## YOUR TASK
Exactly as written, transcribe the data that follows.

## GIVEN RECORDS
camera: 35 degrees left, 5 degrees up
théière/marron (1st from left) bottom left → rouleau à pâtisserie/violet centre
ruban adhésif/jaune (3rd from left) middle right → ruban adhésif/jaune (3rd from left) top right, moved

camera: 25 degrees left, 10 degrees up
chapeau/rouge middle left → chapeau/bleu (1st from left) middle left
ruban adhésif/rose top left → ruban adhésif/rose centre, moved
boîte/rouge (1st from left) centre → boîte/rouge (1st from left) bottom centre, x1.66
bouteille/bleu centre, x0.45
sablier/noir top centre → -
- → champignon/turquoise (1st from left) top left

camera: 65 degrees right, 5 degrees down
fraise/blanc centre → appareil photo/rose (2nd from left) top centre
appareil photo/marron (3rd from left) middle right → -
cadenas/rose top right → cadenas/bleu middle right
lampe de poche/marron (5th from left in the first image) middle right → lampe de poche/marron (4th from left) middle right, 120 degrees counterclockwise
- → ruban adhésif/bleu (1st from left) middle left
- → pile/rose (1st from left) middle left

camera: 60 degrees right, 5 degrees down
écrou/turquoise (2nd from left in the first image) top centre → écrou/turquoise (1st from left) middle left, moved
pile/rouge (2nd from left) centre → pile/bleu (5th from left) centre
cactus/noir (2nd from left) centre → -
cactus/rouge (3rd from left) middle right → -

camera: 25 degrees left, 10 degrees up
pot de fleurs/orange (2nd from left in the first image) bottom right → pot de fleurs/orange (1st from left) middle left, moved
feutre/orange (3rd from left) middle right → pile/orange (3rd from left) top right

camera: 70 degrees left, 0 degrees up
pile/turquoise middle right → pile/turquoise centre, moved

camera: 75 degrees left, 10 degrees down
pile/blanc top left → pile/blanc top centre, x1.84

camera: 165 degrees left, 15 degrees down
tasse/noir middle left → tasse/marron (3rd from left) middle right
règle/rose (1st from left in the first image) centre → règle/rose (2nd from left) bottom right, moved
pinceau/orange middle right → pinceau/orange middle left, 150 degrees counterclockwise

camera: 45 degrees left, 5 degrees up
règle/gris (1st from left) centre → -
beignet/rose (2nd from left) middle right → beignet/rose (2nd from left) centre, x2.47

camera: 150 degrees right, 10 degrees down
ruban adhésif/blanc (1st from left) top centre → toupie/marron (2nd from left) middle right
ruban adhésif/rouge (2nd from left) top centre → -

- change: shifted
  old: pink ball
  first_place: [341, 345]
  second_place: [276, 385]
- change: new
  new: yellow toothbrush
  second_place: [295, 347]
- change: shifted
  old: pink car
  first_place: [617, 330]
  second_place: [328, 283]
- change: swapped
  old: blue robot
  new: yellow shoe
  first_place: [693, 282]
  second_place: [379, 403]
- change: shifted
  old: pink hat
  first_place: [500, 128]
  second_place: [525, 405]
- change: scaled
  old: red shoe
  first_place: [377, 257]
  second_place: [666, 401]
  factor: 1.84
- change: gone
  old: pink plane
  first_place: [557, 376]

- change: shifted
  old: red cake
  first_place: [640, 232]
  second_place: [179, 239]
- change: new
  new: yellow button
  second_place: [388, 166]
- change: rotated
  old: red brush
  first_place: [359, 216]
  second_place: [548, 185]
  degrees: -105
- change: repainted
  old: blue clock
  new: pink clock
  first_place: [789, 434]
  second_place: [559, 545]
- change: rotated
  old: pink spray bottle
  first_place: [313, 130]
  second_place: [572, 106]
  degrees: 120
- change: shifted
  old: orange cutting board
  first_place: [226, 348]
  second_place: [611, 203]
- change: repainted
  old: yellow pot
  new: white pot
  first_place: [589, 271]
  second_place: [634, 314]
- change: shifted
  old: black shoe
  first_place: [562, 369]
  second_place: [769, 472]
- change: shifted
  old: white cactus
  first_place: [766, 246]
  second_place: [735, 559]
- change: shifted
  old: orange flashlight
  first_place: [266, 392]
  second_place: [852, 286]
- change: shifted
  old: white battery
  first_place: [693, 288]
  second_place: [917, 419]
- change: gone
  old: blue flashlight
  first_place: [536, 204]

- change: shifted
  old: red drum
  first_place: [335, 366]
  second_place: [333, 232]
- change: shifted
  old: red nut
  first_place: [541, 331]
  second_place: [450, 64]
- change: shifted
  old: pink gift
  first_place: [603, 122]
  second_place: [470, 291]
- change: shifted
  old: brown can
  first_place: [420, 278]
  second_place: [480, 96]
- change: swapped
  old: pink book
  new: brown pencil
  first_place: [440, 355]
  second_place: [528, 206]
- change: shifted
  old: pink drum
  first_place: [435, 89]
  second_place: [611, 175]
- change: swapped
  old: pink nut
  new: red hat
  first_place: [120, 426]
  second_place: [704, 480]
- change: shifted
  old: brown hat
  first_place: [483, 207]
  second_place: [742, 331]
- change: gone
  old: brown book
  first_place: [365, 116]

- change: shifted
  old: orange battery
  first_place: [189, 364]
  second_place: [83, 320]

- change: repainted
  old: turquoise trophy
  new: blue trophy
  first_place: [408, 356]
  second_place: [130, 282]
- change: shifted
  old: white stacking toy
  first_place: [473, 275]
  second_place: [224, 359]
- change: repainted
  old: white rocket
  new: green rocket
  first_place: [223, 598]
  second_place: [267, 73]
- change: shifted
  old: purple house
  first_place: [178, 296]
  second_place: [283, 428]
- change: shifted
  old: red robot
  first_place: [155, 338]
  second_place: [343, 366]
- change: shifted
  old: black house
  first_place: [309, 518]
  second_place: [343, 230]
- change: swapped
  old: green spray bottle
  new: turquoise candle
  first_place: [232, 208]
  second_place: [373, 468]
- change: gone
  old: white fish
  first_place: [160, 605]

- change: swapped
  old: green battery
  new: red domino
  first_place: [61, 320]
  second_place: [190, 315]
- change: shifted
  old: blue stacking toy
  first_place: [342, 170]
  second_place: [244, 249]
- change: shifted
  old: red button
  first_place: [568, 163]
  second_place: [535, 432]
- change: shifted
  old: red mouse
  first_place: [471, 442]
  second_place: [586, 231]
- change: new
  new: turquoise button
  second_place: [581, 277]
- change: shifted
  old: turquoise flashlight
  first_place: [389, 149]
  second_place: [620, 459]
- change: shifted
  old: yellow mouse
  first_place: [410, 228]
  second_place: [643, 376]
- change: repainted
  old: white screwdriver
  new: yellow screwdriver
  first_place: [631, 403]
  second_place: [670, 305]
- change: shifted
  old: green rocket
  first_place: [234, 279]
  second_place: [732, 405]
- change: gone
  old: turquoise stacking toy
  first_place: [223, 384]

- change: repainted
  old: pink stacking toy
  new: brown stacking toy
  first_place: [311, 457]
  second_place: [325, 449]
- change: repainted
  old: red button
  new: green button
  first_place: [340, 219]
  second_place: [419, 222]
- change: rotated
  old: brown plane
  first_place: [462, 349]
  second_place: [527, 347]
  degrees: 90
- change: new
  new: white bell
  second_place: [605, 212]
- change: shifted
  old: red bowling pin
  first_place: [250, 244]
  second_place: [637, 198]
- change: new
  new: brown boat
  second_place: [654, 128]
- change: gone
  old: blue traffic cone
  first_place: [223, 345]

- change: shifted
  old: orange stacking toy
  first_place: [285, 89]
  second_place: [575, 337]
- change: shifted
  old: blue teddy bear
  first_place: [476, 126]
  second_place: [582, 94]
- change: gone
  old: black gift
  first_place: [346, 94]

## FINISHED TASK
camera: 35 degrees left, 5 degrees up
théière/marron (1st from left) bottom left → rouleau à pâtisserie/violet centre
ruban adhésif/jaune (3rd from left) middle right → ruban adhésif/jaune (3rd from left) top right, moved

camera: 25 degrees left, 10 degrees up
chapeau/rouge middle left → chapeau/bleu (1st from left) middle left
ruban adhésif/rose top left → ruban adhésif/rose centre, moved
boîte/rouge (1st from left) centre → boîte/rouge (1st from left) bottom centre, x1.66
bouteille/bleu centre, x0.45
sablier/noir top centre → -
- → champignon/turquoise (1st from left) top left

camera: 65 degrees right, 5 degrees down
fraise/blanc centre → appareil photo/rose (2nd from left) top centre
appareil photo/marron (3rd from left) middle right → -
cadenas/rose top right → cadenas/bleu middle right
lampe de poche/marron (5th from left in the first image) middle right → lampe de poche/marron (4th from left) middle right, 120 degrees counterclockwise
- → ruban adhésif/bleu (1st from left) middle left
- → pile/rose (1st from left) middle left

camera: 60 degrees right, 5 degrees down
écrou/turquoise (2nd from left in the first image) top centre → écrou/turquoise (1st from left) middle left, moved
pile/rouge (2nd from left) centre → pile/bleu (5th from left) centre
cactus/noir (2nd from left) centre → -
cactus/rouge (3rd from left) middle right → -

camera: 25 degrees left, 10 degrees up
pot de fleurs/orange (2nd from left in the first image) bottom right → pot de fleurs/orange (1st from left) middle left, moved
feutre/orange (3rd from left) middle right → pile/orange (3rd from left) top right

camera: 70 degrees left, 0 degrees up
pile/turquoise middle right → pile/turquoise centre, moved

camera: 75 degrees left, 10 degrees down
pile/blanc top left → pile/blanc top centre, x1.84

camera: 165 degrees left, 15 degrees down
tasse/noir middle left → tasse/marron (3rd from left) middle right
règle/rose (1st from left in the first image) centre → règle/rose (2nd from left) bottom right, moved
pinceau/orange middle right → pinceau/orange middle left, 150 degrees counterclockwise

camera: 45 degrees left, 5 degrees up
règle/gris (1st from left) centre → -
beignet/rose (2nd from left) middle right → beignet/rose (2nd from left) centre, x2.47

camera: 150 degrees right, 10 degrees down
ruban adhésif/blanc (1st from left) top centre → toupie/marron (2nd from left) middle right
ruban adhésif/rouge (2nd from left) top centre → -

- change: shifted
  old: pink ball
  first_place: [341, 345]
  second_place: [276, 385]
- change: new
  new: yellow toothbrush
  second_place: [295, 347]
- change: shifted
  old: pink car
  first_place: [617, 330]
  second_place: [328, 283]
- change: swapped
  old: blue robot
  new: yellow shoe
  first_place: [693, 282]
  second_place: [379, 403]
- change: shifted
  old: pink hat
  first_place: [500, 128]
  second_place: [525, 405]
- change: scaled
  old: red shoe
  first_place: [377, 257]
  second_place: [666, 401]
  factor: 1.84
- change: gone
  old: pink plane
  first_place: [557, 376]

- change: shifted
  old: red cake
  first_place: [640, 232]
  second_place: [179, 239]
- change: new
  new: yellow button
  second_place: [388, 166]
- change: rotated
  old: red brush
  first_place: [359, 216]
  second_place: [548, 185]
  degrees: -105
- change: repainted
  old: blue clock
  new: pink clock
  first_place: [789, 434]
  second_place: [559, 545]
- change: rotated
  old: pink spray bottle
  first_place: [313, 130]
  second_place: [572, 106]
  degrees: 120
- change: shifted
  old: orange cutting board
  first_place: [226, 348]
  second_place: [611, 203]
- change: repainted
  old: yellow pot
  new: white pot
  first_place: [589, 271]
  second_place: [634, 314]
- change: shifted
  old: black shoe
  first_place: [562, 369]
  second_place: [769, 472]
- change: shifted
  old: white cactus
  first_place: [766, 246]
  second_place: [735, 559]
- change: shifted
  old: orange flashlight
  first_place: [266, 392]
  second_place: [852, 286]
- change: shifted
  old: white battery
  first_place: [693, 288]
  second_place: [917, 419]
- change: gone
  old: blue flashlight
  first_place: [536, 204]

- change: shifted
  old: red drum
  first_place: [335, 366]
  second_place: [333, 232]
- change: shifted
  old: red nut
  first_place: [541, 331]
  second_place: [450, 64]
- change: shifted
  old: pink gift
  first_place: [603, 122]
  second_place: [470, 291]
- change: shifted
  old: brown can
  first_place: [420, 278]
  second_place: [480, 96]
- change: swapped
  old: pink book
  new: brown pencil
  first_place: [440, 355]
  second_place: [528, 206]
- change: shifted
  old: pink drum
  first_place: [435, 89]
  second_place: [611, 175]
- change: swapped
  old: pink nut
  new: red hat
  first_place: [120, 426]
  second_place: [704, 480]
- change: shifted
  old: brown hat
  first_place: [483, 207]
  second_place: [742, 331]
- change: gone
  old: brown book
  first_place: [365, 116]

- change: shifted
  old: orange battery
  first_place: [189, 364]
  second_place: [83, 320]

- change: repainted
  old: turquoise trophy
  new: blue trophy
  first_place: [408, 356]
  second_place: [130, 282]
- change: shifted
  old: white stacking toy
  first_place: [473, 275]
  second_place: [224, 359]
- change: repainted
  old: white rocket
  new: green rocket
  first_place: [223, 598]
  second_place: [267, 73]
- change: shifted
  old: purple house
  first_place: [178, 296]
  second_place: [283, 428]
- change: shifted
  old: red robot
  first_place: [155, 338]
  second_place: [343, 366]
- change: shifted
  old: black house
  first_place: [309, 518]
  second_place: [343, 230]
- change: swapped
  old: green spray bottle
  new: turquoise candle
  first_place: [232, 208]
  second_place: [373, 468]
- change: gone
  old: white fish
  first_place: [160, 605]

- change: swapped
  old: green battery
  new: red domino
  first_place: [61, 320]
  second_place: [190, 315]
- change: shifted
  old: blue stacking toy
  first_place: [342, 170]
  second_place: [244, 249]
- change: shifted
  old: red button
  first_place: [568, 163]
  second_place: [535, 432]
- change: shifted
  old: red mouse
  first_place: [471, 442]
  second_place: [586, 231]
- change: new
  new: turquoise button
  second_place: [581, 277]
- change: shifted
  old: turquoise flashlight
  first_place: [389, 149]
  second_place: [620, 459]
- change: shifted
  old: yellow mouse
  first_place: [410, 228]
  second_place: [643, 376]
- change: repainted
  old: white screwdriver
  new: yellow screwdriver
  first_place: [631, 403]
  second_place: [670, 305]
- change: shifted
  old: green rocket
  first_place: [234, 279]
  second_place: [732, 405]
- change: gone
  old: turquoise stacking toy
  first_place: [223, 384]

- change: repainted
  old: pink stacking toy
  new: brown stacking toy
  first_place: [311, 457]
  second_place: [325, 449]
- change: repainted
  old: red button
  new: green button
  first_place: [340, 219]
  second_place: [419, 222]
- change: rotated
  old: brown plane
  first_place: [462, 349]
  second_place: [527, 347]
  degrees: 90
- change: new
  new: white bell
  second_place: [605, 212]
- change: shifted
  old: red bowling pin
  first_place: [250, 244]
  second_place: [637, 198]
- change: new
  new: brown boat
  second_place: [654, 128]
- change: gone
  old: blue traffic cone
  first_place: [223, 345]

- change: shifted
  old: orange stacking toy
  first_place: [285, 89]
  second_place: [575, 337]
- change: shifted
  old: blue teddy bear
  first_place: [476, 126]
  second_place: [582, 94]
- change: gone
  old: black gift
  first_place: [346, 94]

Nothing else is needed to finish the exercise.